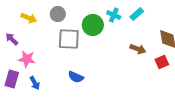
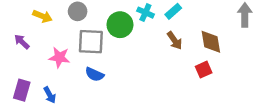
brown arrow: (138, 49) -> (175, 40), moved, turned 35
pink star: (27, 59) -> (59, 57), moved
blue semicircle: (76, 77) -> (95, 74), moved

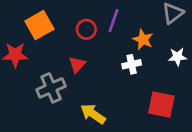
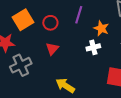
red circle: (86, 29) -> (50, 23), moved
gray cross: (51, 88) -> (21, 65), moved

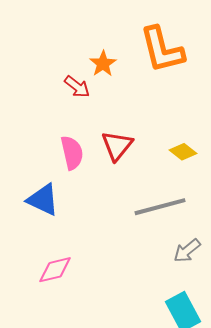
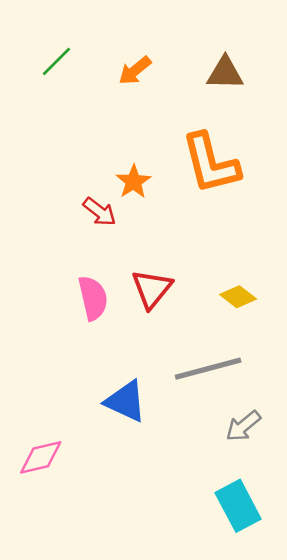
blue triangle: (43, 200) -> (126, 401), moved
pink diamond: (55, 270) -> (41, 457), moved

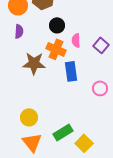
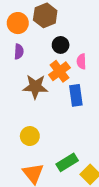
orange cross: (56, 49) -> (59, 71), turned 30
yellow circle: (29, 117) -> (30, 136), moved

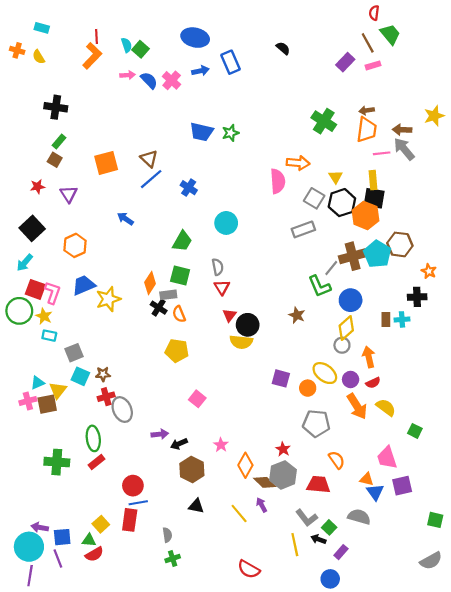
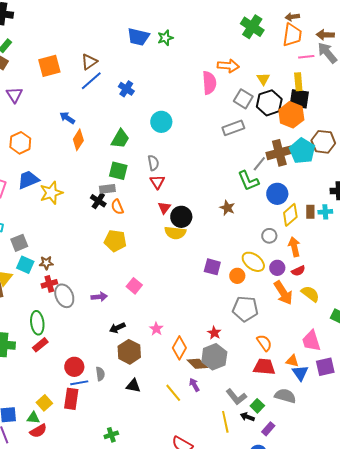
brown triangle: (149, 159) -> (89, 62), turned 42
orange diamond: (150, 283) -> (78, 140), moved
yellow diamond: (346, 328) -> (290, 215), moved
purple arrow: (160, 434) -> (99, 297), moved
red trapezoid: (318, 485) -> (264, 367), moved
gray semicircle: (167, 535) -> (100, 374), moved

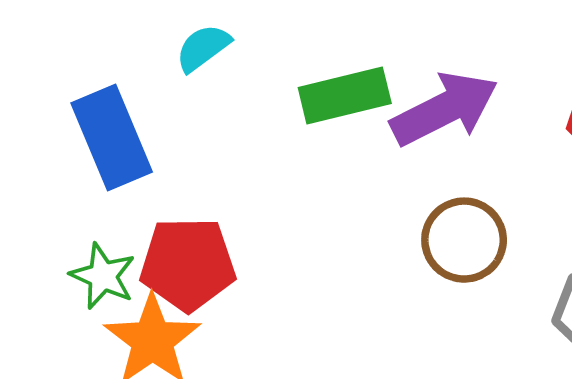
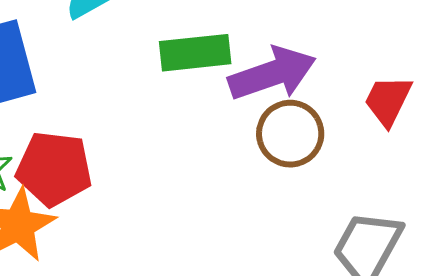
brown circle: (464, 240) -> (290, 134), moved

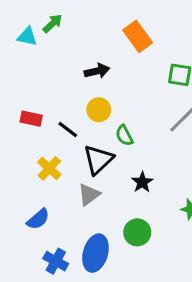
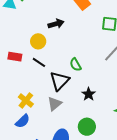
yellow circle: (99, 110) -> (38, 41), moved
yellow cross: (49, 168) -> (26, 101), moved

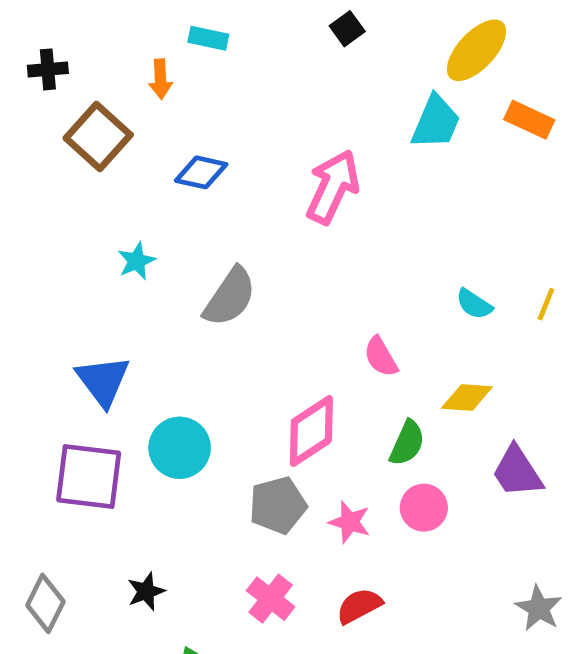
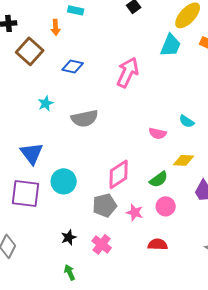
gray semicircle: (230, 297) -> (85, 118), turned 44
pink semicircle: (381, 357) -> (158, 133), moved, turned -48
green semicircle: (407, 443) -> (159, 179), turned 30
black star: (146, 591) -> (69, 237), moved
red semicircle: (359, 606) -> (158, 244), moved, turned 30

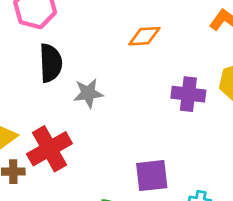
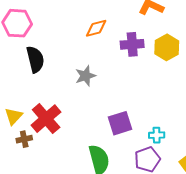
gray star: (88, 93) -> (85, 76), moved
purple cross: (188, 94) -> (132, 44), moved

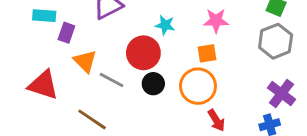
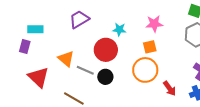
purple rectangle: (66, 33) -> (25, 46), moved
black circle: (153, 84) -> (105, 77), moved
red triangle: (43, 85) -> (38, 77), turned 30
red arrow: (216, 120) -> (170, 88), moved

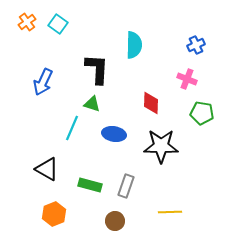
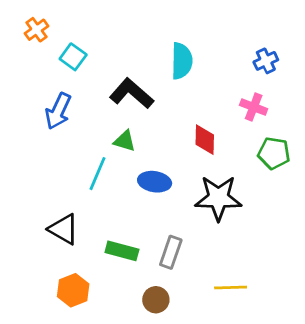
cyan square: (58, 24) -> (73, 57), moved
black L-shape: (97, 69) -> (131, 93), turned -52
• • • • • • •
▸ **Work request**
Set the entries down again exactly. Do not include the images.

▸ **Result**
brown arrow: (138, 49) -> (175, 40), moved, turned 35
pink star: (27, 59) -> (59, 57), moved
blue semicircle: (76, 77) -> (95, 74), moved

red circle: (86, 29) -> (50, 23), moved
gray cross: (51, 88) -> (21, 65), moved

blue triangle: (43, 200) -> (126, 401), moved
pink diamond: (55, 270) -> (41, 457), moved

orange cross: (56, 49) -> (59, 71), turned 30
yellow circle: (29, 117) -> (30, 136), moved

brown triangle: (149, 159) -> (89, 62), turned 42
orange diamond: (150, 283) -> (78, 140), moved
yellow diamond: (346, 328) -> (290, 215), moved
purple arrow: (160, 434) -> (99, 297), moved
red trapezoid: (318, 485) -> (264, 367), moved
gray semicircle: (167, 535) -> (100, 374), moved

brown circle: (464, 240) -> (290, 134), moved

yellow circle: (99, 110) -> (38, 41), moved
yellow cross: (49, 168) -> (26, 101), moved

gray semicircle: (230, 297) -> (85, 118), turned 44
pink semicircle: (381, 357) -> (158, 133), moved, turned -48
green semicircle: (407, 443) -> (159, 179), turned 30
black star: (146, 591) -> (69, 237), moved
red semicircle: (359, 606) -> (158, 244), moved, turned 30

gray star: (88, 93) -> (85, 76), moved
purple cross: (188, 94) -> (132, 44), moved

purple rectangle: (66, 33) -> (25, 46), moved
black circle: (153, 84) -> (105, 77), moved
red triangle: (43, 85) -> (38, 77), turned 30
red arrow: (216, 120) -> (170, 88), moved

cyan square: (58, 24) -> (73, 57), moved
black L-shape: (97, 69) -> (131, 93), turned -52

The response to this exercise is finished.